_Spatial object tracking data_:

····················

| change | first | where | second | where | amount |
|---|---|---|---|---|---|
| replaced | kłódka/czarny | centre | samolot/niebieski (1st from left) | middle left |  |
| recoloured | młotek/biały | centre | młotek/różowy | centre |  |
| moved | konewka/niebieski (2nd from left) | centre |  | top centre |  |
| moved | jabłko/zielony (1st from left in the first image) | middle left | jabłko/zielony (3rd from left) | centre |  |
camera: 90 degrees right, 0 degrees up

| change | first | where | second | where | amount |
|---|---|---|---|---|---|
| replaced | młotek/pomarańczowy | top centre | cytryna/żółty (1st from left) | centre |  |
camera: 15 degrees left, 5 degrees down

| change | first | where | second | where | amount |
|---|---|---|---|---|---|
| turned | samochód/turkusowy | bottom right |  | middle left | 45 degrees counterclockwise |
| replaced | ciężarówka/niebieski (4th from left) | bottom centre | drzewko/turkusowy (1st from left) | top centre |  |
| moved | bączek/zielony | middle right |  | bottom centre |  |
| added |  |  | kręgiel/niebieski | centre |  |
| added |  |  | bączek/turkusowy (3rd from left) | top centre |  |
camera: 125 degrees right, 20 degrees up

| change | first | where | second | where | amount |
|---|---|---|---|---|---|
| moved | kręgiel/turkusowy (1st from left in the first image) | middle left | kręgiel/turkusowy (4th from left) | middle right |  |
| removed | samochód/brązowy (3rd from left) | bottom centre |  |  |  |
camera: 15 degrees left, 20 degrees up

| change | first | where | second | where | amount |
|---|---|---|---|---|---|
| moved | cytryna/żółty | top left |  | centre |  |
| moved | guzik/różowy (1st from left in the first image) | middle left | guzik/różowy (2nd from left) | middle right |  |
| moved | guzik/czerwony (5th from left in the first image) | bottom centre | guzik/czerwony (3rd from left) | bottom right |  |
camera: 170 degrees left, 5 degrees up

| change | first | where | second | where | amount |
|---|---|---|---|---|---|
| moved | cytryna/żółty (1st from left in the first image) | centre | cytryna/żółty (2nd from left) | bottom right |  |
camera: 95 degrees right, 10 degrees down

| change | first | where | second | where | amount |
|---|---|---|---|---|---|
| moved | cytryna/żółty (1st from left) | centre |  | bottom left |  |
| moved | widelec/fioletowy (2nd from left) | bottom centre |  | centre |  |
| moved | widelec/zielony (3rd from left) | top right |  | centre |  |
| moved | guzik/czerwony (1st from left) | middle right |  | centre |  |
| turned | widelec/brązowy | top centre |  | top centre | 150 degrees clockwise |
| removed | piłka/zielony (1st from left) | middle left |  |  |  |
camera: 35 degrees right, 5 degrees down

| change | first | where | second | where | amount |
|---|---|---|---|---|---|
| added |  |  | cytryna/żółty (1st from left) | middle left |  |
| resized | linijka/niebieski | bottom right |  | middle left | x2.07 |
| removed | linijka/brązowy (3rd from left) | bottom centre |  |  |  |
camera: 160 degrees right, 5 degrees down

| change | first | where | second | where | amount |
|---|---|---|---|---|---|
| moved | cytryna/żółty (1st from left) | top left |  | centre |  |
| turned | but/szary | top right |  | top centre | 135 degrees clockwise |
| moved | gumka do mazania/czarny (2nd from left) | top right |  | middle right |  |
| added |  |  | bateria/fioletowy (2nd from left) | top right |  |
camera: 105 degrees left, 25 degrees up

····················

_WHAT TO DO_:
Print, exactly as written, the first line of the records above and each line after it until the line with "moved | jabłko/zielony", which is printed too.

_PROBLEM SOLUTION_:
| change | first | where | second | where | amount |
|---|---|---|---|---|---|
| replaced | kłódka/czarny | centre | samolot/niebieski (1st from left) | middle left |  |
| recoloured | młotek/biały | centre | młotek/różowy | centre |  |
| moved | konewka/niebieski (2nd from left) | centre |  | top centre |  |
| moved | jabłko/zielony (1st from left in the first image) | middle left | jabłko/zielony (3rd from left) | centre |  |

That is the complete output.